• Problem description: Set out exactly every line of the entries below, starting at the line that holds "J3 pin 2: +9V -> GND" and stopping after the line that holds "S1: switch (+9V, NET31)".

• Listed records:
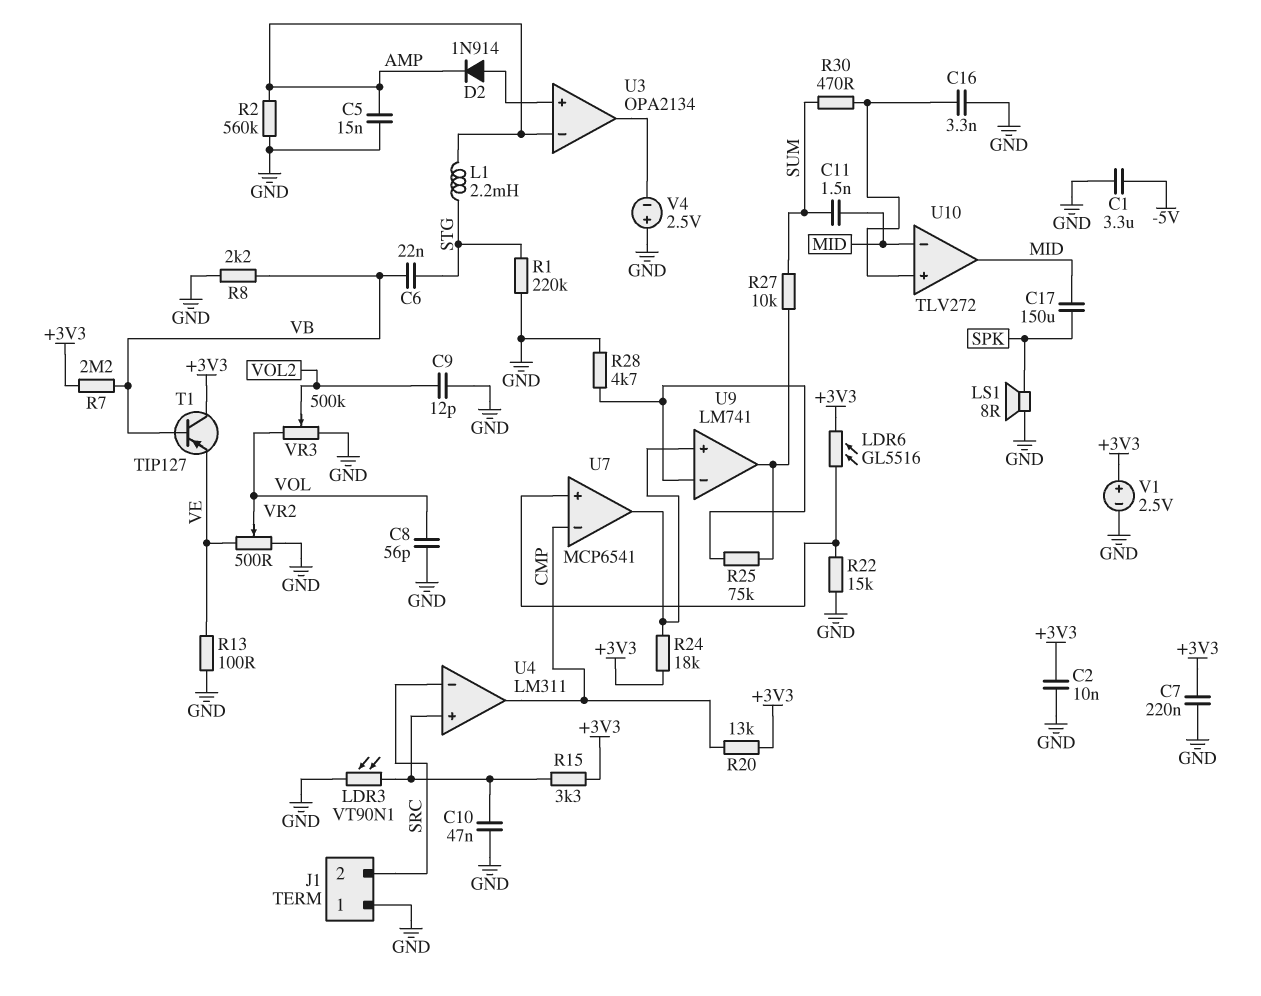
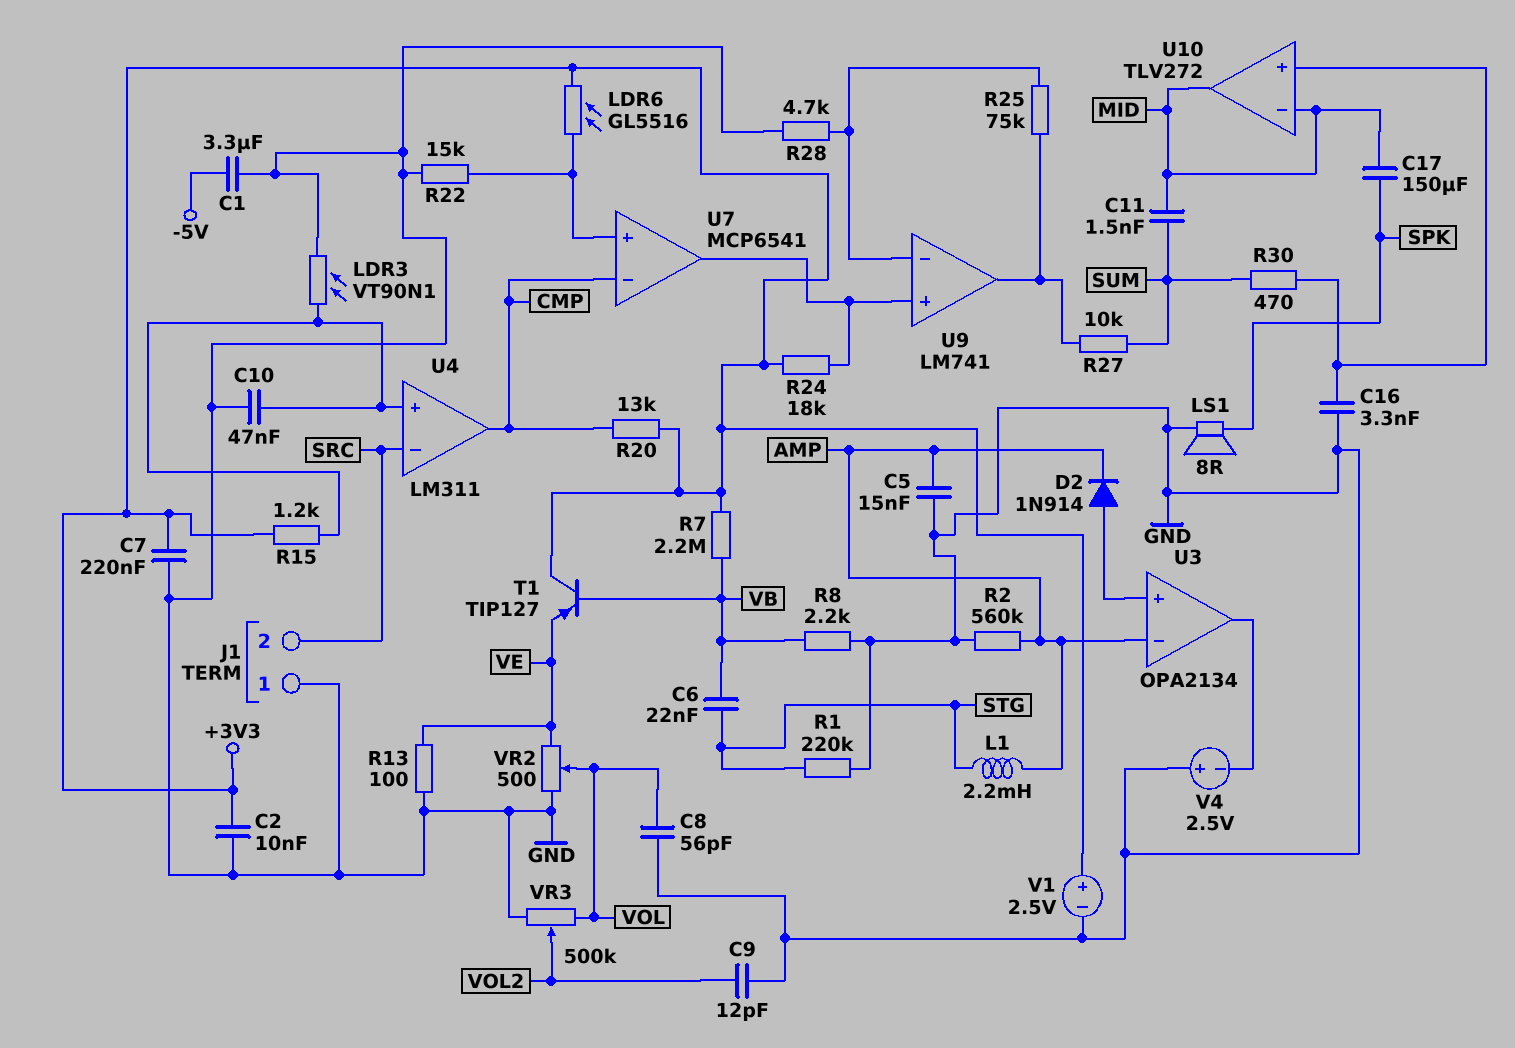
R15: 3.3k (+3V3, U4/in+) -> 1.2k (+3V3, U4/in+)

--

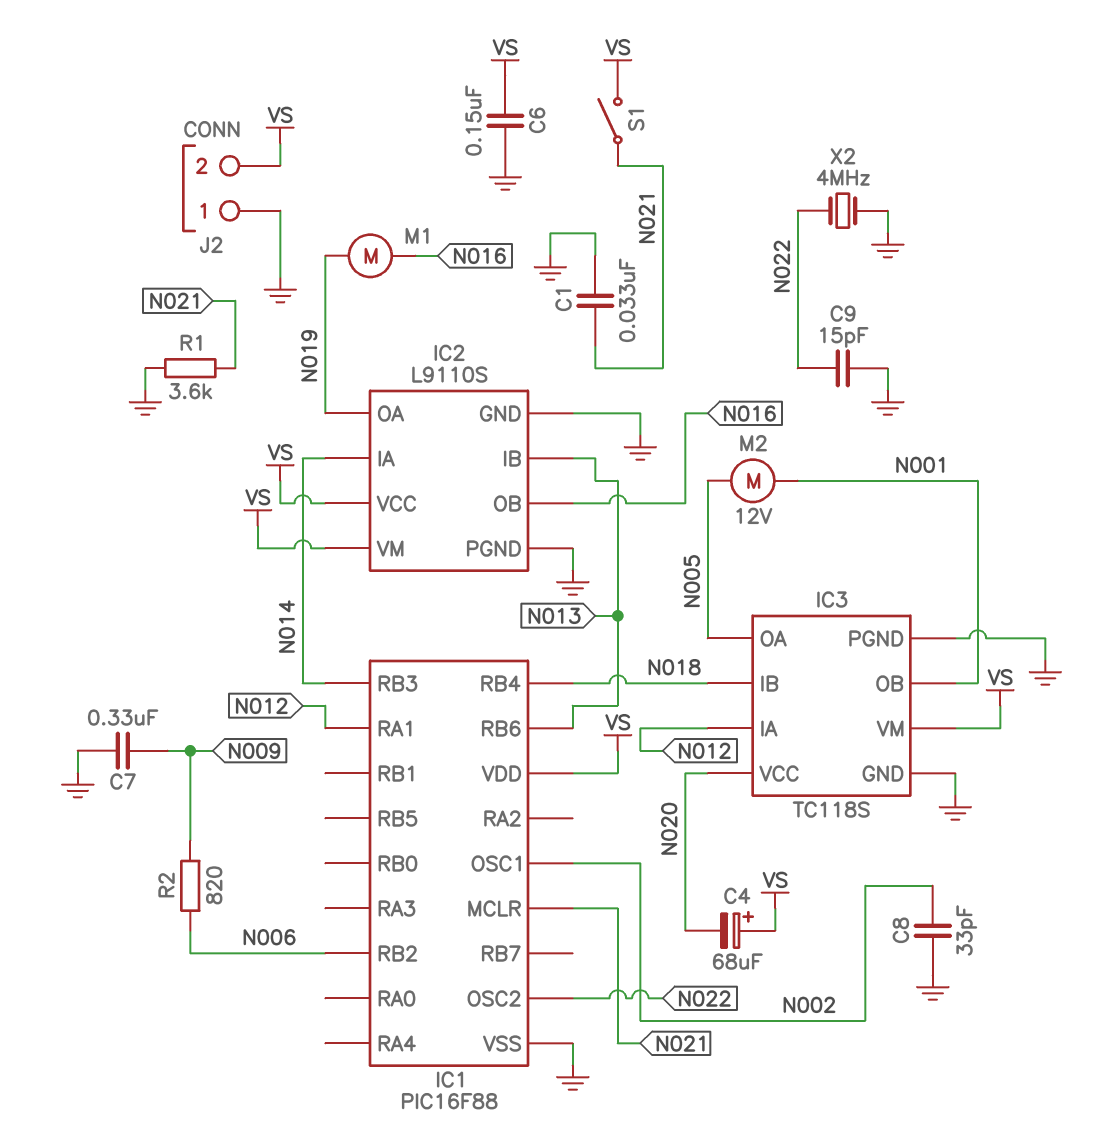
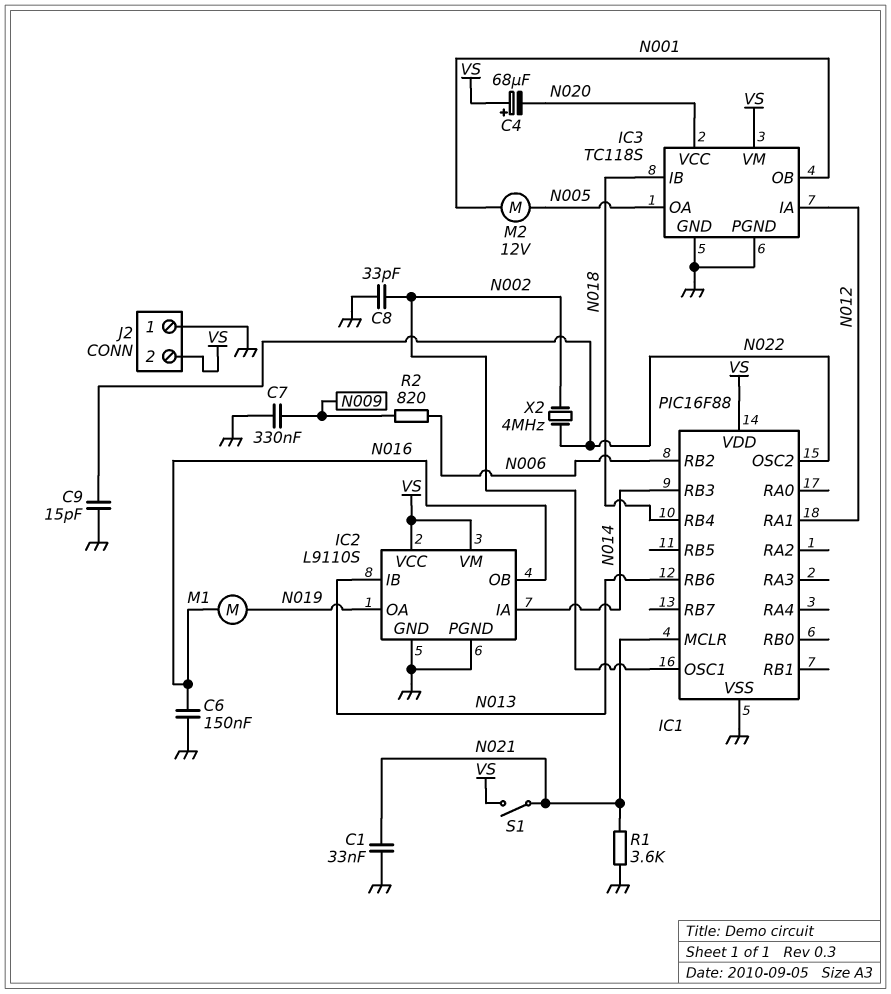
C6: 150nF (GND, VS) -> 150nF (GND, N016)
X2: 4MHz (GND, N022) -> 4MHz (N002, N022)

==

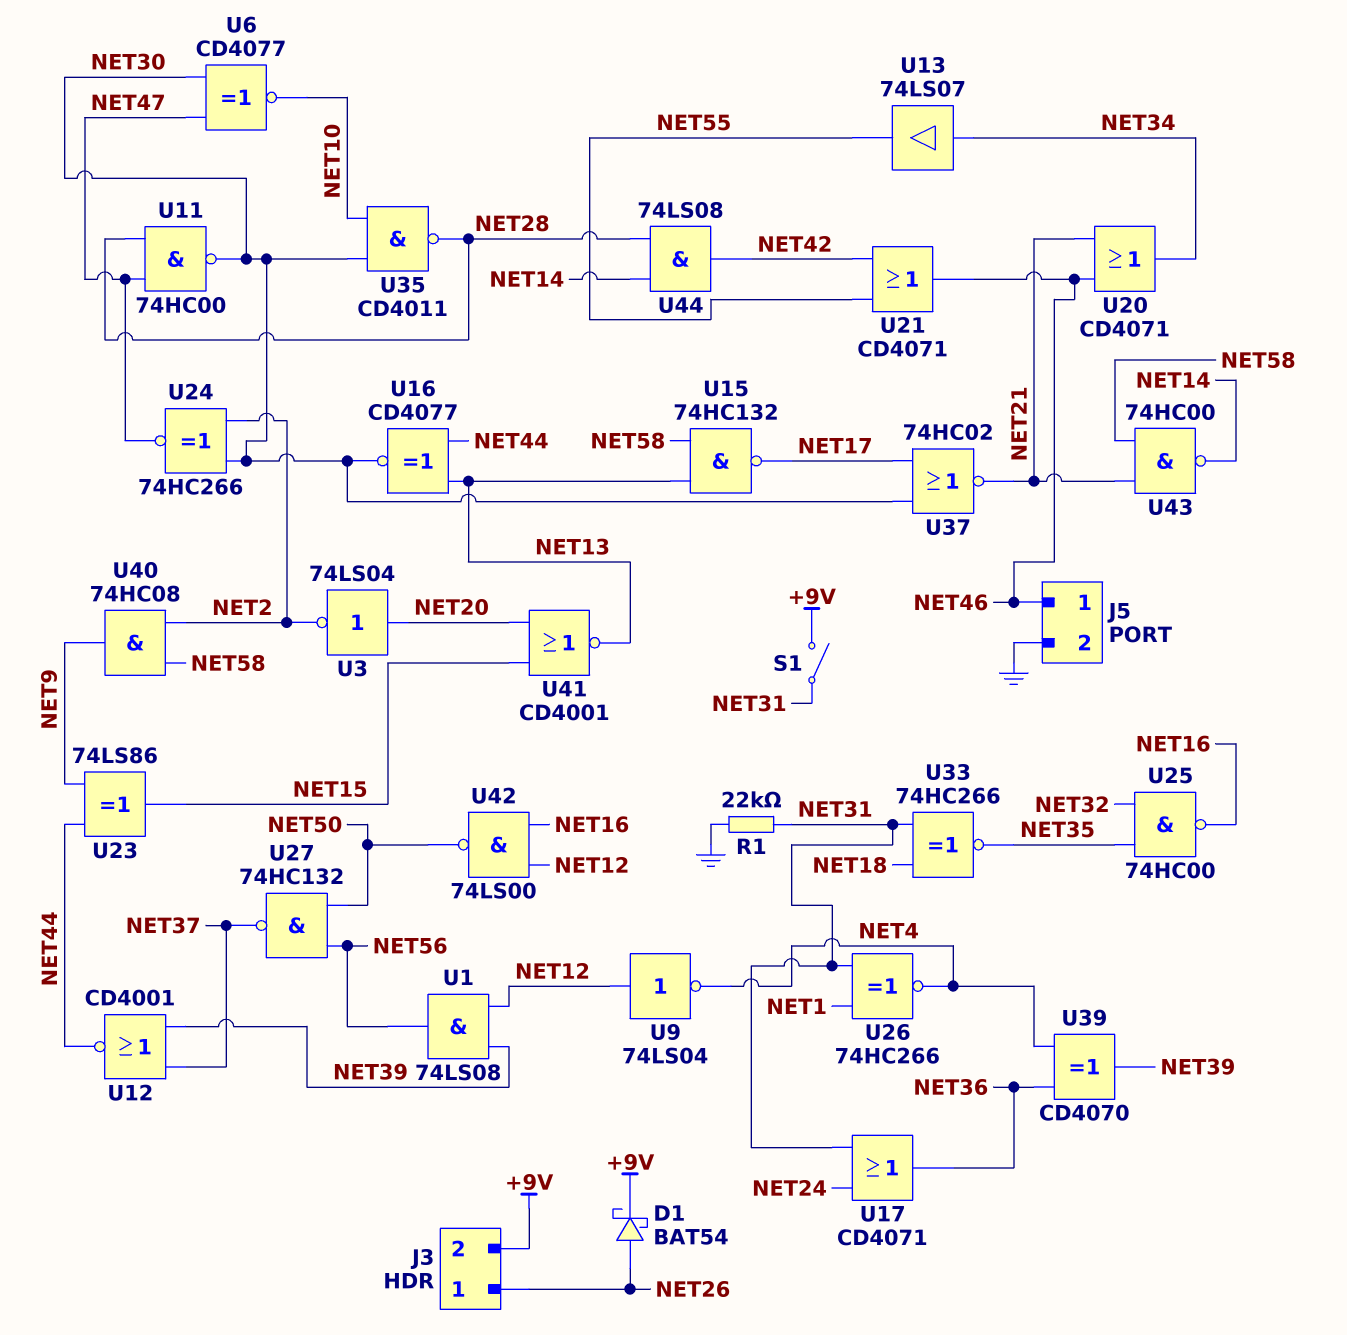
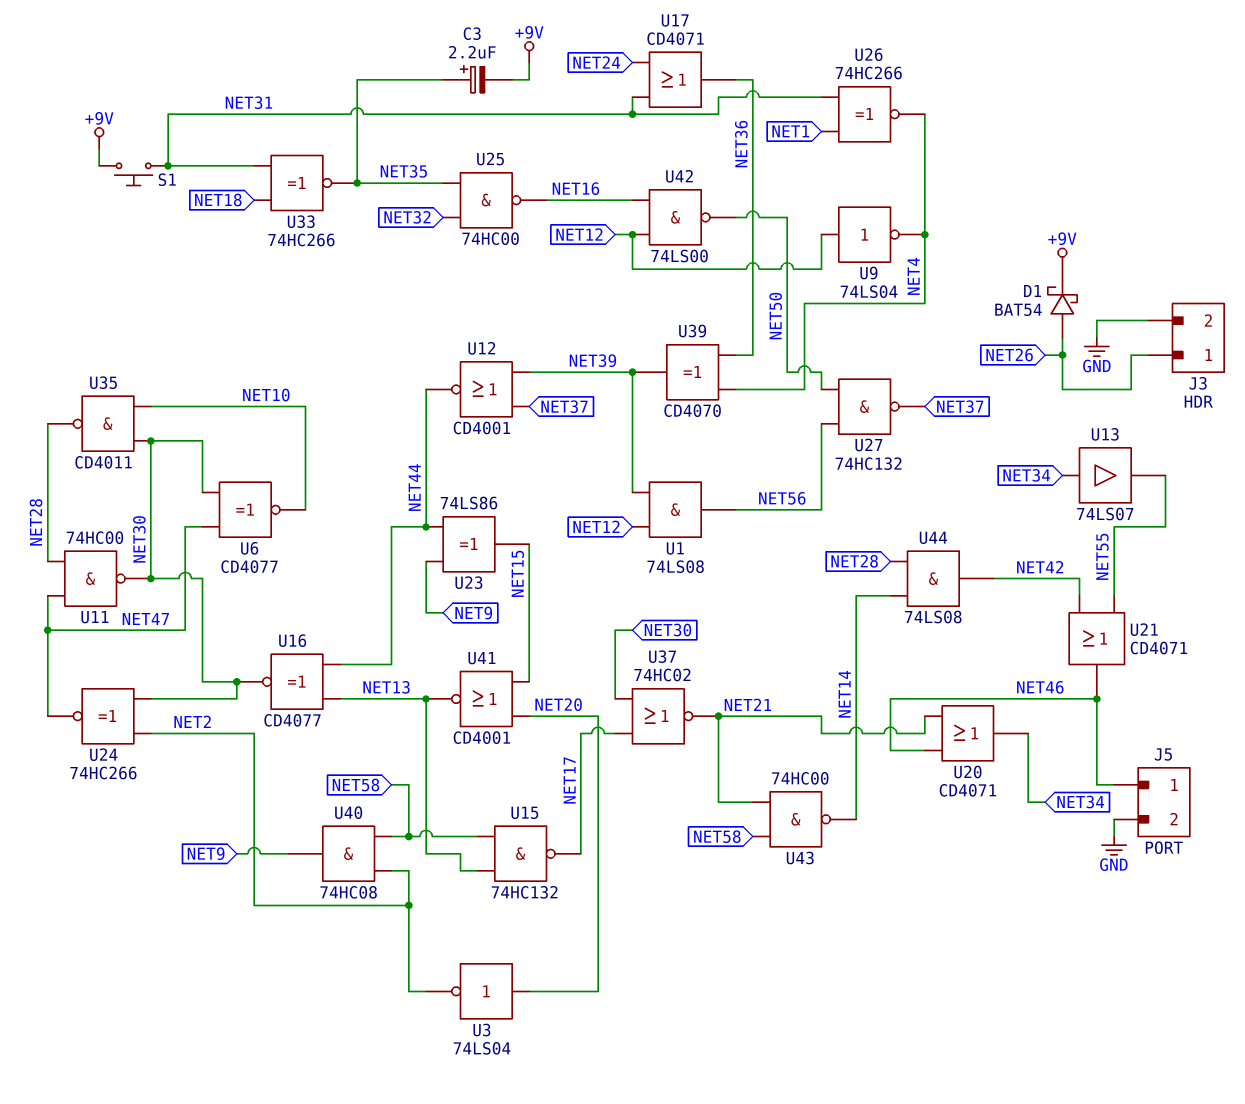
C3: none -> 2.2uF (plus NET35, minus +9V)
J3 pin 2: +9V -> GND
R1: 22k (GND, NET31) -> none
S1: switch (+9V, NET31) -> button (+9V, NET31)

• Solved problem:
J3 pin 2: +9V -> GND
R1: 22k (GND, NET31) -> none
S1: switch (+9V, NET31) -> button (+9V, NET31)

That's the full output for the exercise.